**Task objective:**
Format each line of the material below as a string in a JSON list, skipping any blank lines. Leave the pictures out of the list.
************
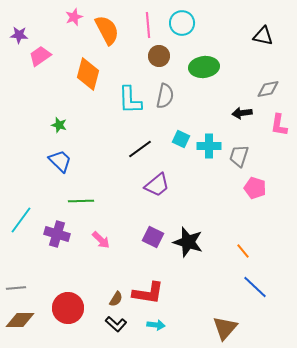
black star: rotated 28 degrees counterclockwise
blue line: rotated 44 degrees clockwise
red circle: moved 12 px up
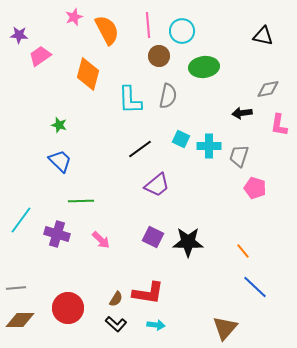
cyan circle: moved 8 px down
gray semicircle: moved 3 px right
black star: rotated 16 degrees counterclockwise
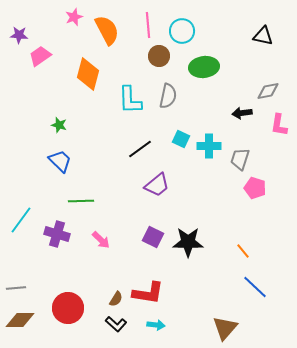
gray diamond: moved 2 px down
gray trapezoid: moved 1 px right, 3 px down
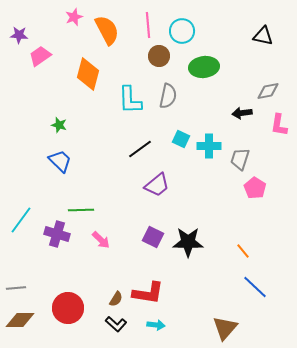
pink pentagon: rotated 15 degrees clockwise
green line: moved 9 px down
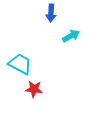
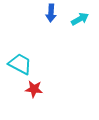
cyan arrow: moved 9 px right, 17 px up
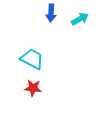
cyan trapezoid: moved 12 px right, 5 px up
red star: moved 1 px left, 1 px up
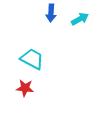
red star: moved 8 px left
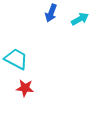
blue arrow: rotated 18 degrees clockwise
cyan trapezoid: moved 16 px left
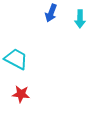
cyan arrow: rotated 120 degrees clockwise
red star: moved 4 px left, 6 px down
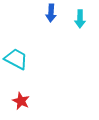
blue arrow: rotated 18 degrees counterclockwise
red star: moved 7 px down; rotated 18 degrees clockwise
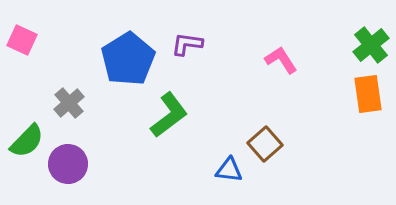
************
**Final result:**
[
  "black star: rotated 28 degrees counterclockwise",
  "blue line: rotated 44 degrees clockwise",
  "red circle: moved 12 px up",
  "cyan circle: moved 8 px down",
  "gray semicircle: moved 3 px right",
  "black star: rotated 16 degrees counterclockwise",
  "gray diamond: moved 2 px down",
  "gray trapezoid: moved 1 px right, 3 px down",
  "pink pentagon: rotated 15 degrees clockwise",
  "green line: moved 9 px down",
  "cyan arrow: moved 9 px right, 17 px up",
  "cyan trapezoid: moved 12 px right, 5 px up",
  "red star: moved 1 px left, 1 px up",
  "red star: moved 8 px left",
  "blue arrow: rotated 18 degrees clockwise",
  "cyan trapezoid: moved 16 px left",
  "cyan arrow: rotated 120 degrees clockwise",
  "red star: moved 4 px left, 6 px down",
  "blue arrow: rotated 18 degrees counterclockwise",
  "red star: moved 7 px down; rotated 18 degrees clockwise"
]